Supplied data -
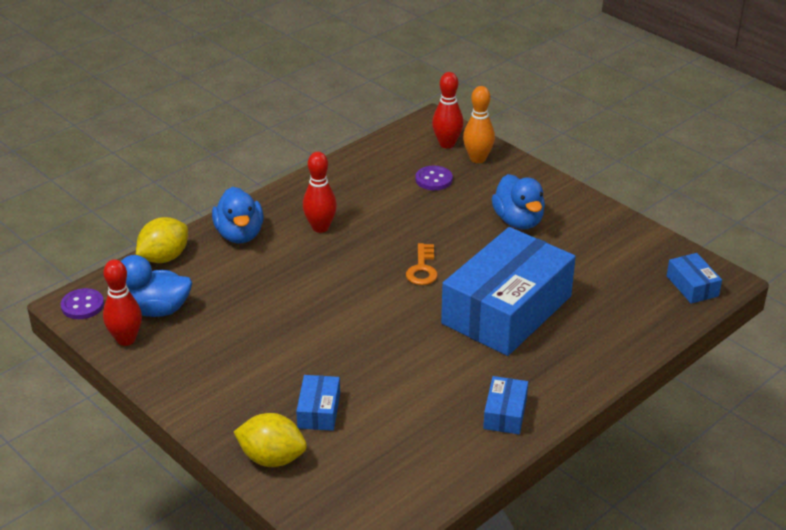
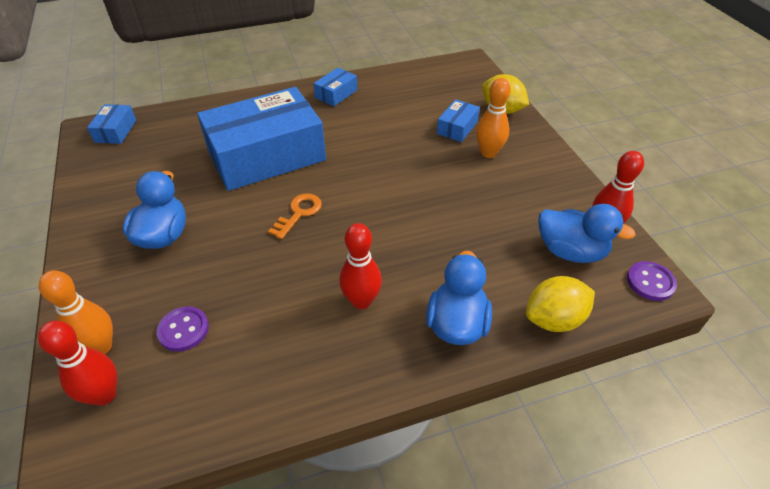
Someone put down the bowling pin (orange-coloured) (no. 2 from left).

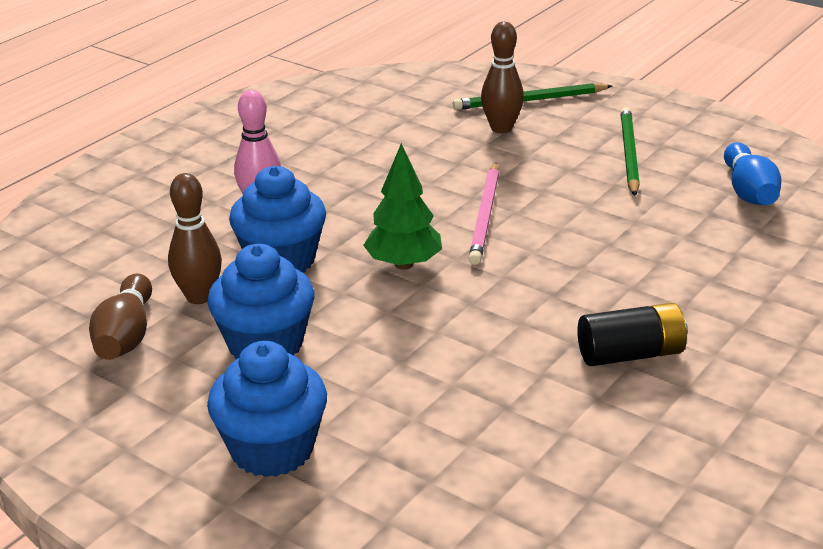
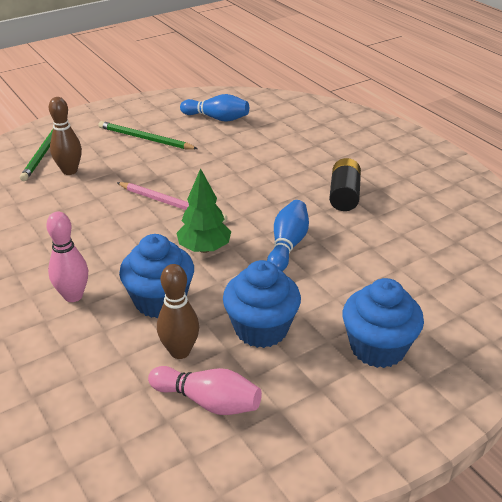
Someone repainted the bowling pin (brown) (no. 1 from left), which became the bowling pin (pink) (no. 2 from left).
Someone put down the bowling pin (cobalt) (no. 2 from left).

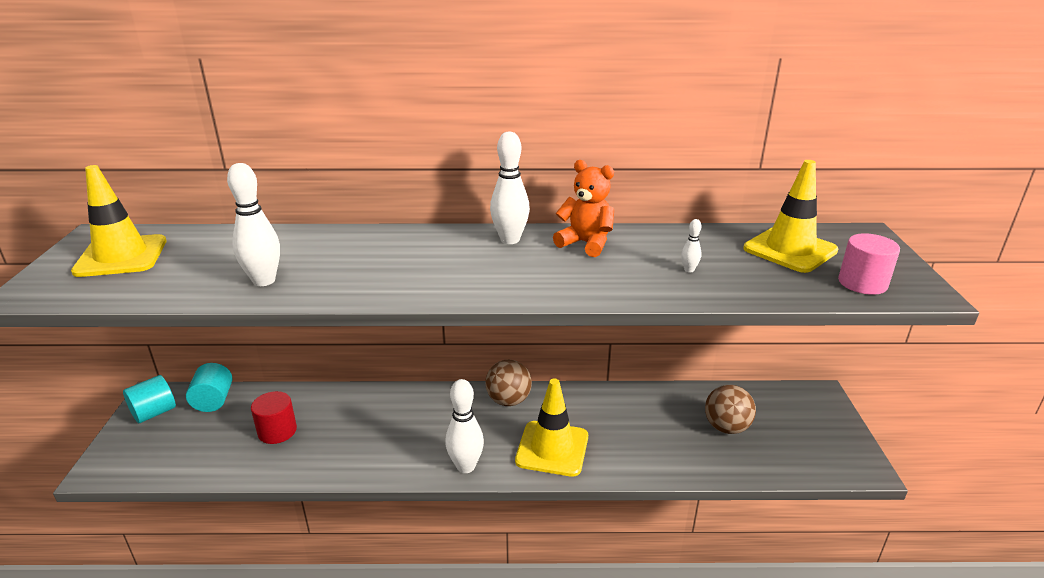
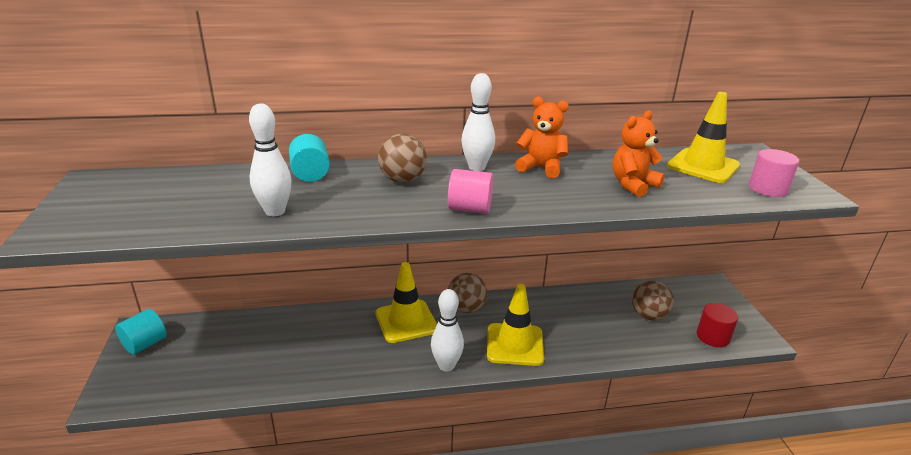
Someone carried the road cone (golden) (no. 1 from left).
Someone swapped the bowling pin (snow-white) (no. 4 from left) for the stuffed bear (orange-coloured) (no. 2 from left).
Someone carried the cylinder shape (aqua) (no. 2 from left).
Someone carried the cylinder shape (scarlet).
Someone put down the play ball (brown) (no. 1 from left).
Someone put down the cylinder shape (pink) (no. 1 from left).

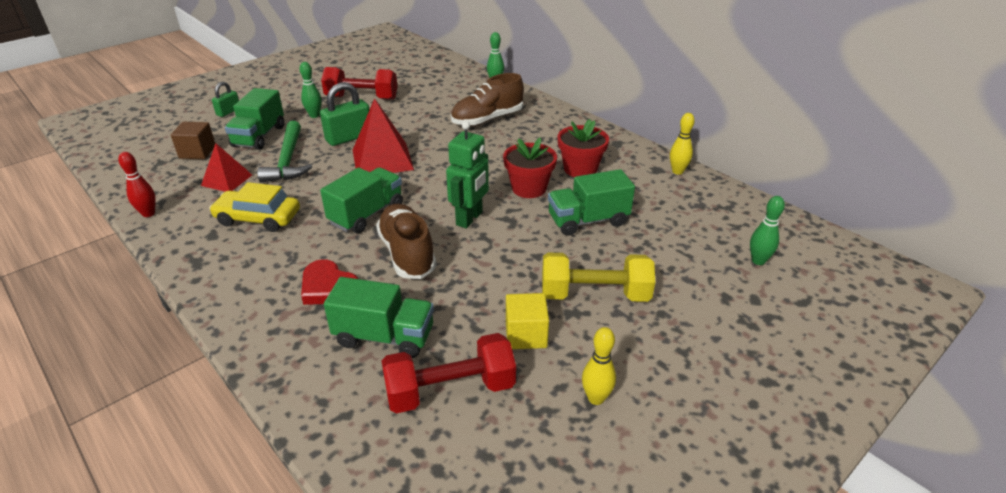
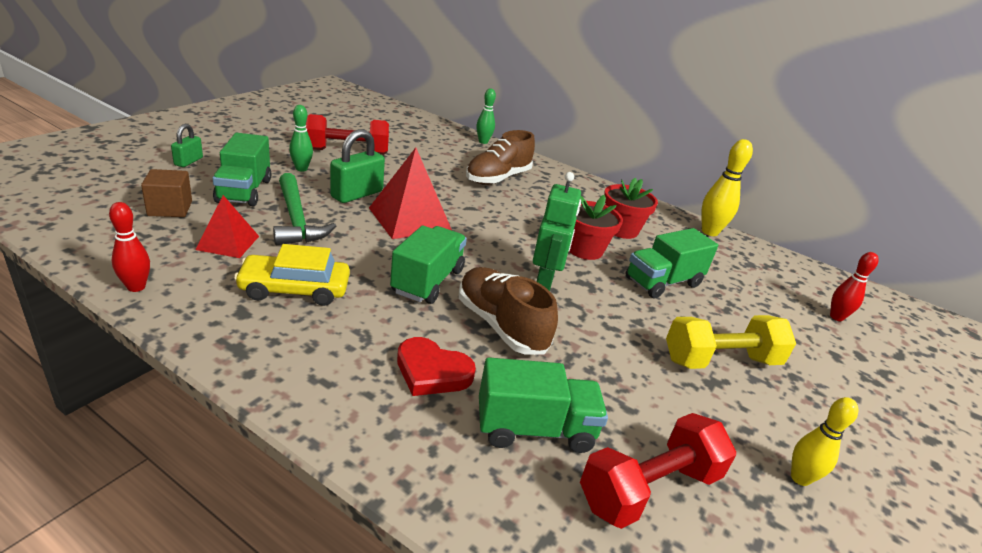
Someone scaled the bowling pin (golden) (no. 2 from left in the first image) by 1.53.
Someone repainted the bowling pin (leaf-green) (no. 3 from left), which became the bowling pin (scarlet) (no. 2 from left).
Someone took away the cube (golden).

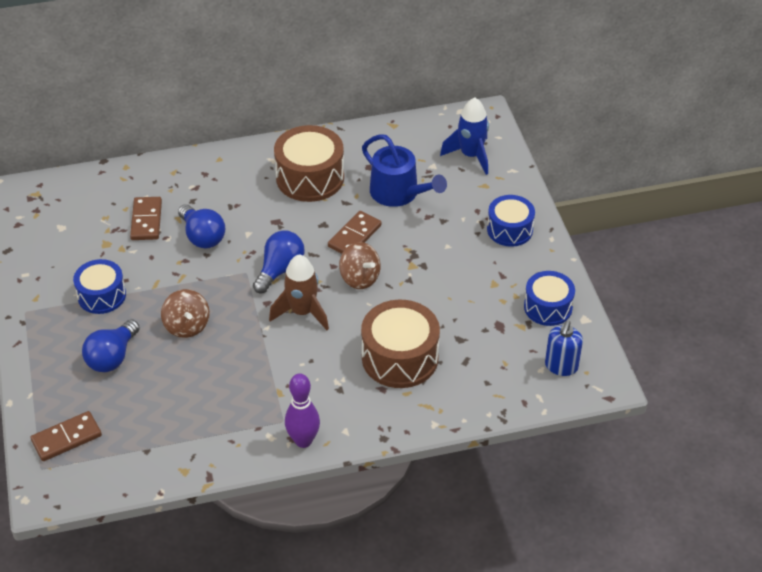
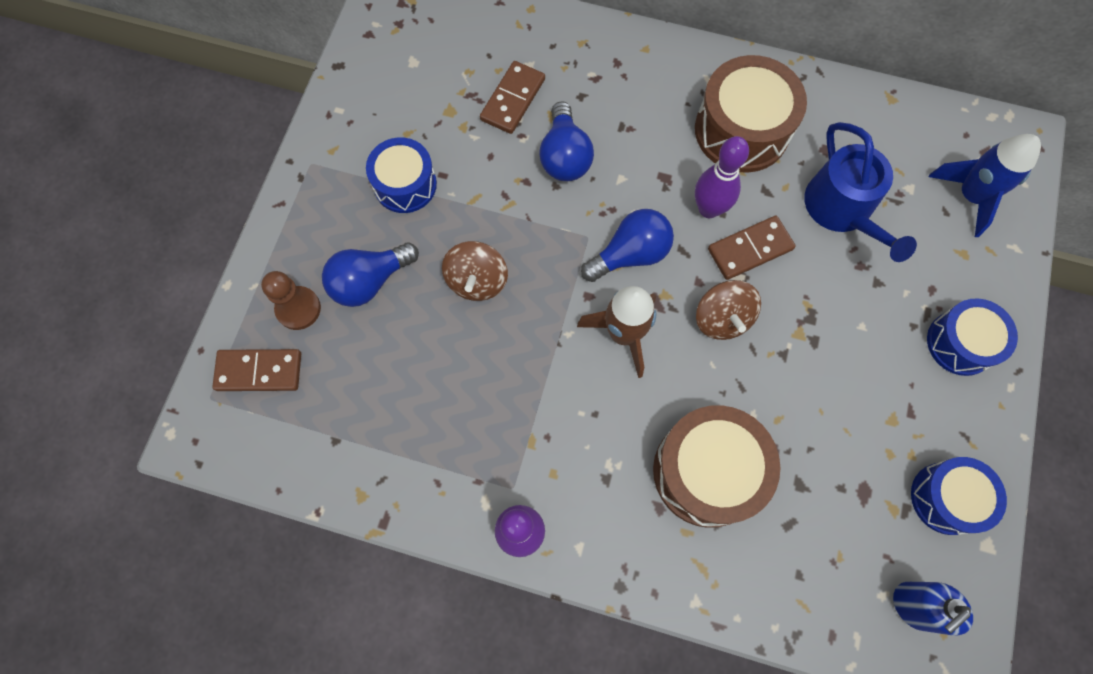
Someone put down the bowling pin (purple) (no. 2 from left).
Someone put down the game pawn (brown).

Aim of the task - Search the entries for the string "became". Copy every line that has it.

Task solution -
Someone repainted the bowling pin (brown) (no. 1 from left), which became the bowling pin (pink) (no. 2 from left).
Someone repainted the bowling pin (leaf-green) (no. 3 from left), which became the bowling pin (scarlet) (no. 2 from left).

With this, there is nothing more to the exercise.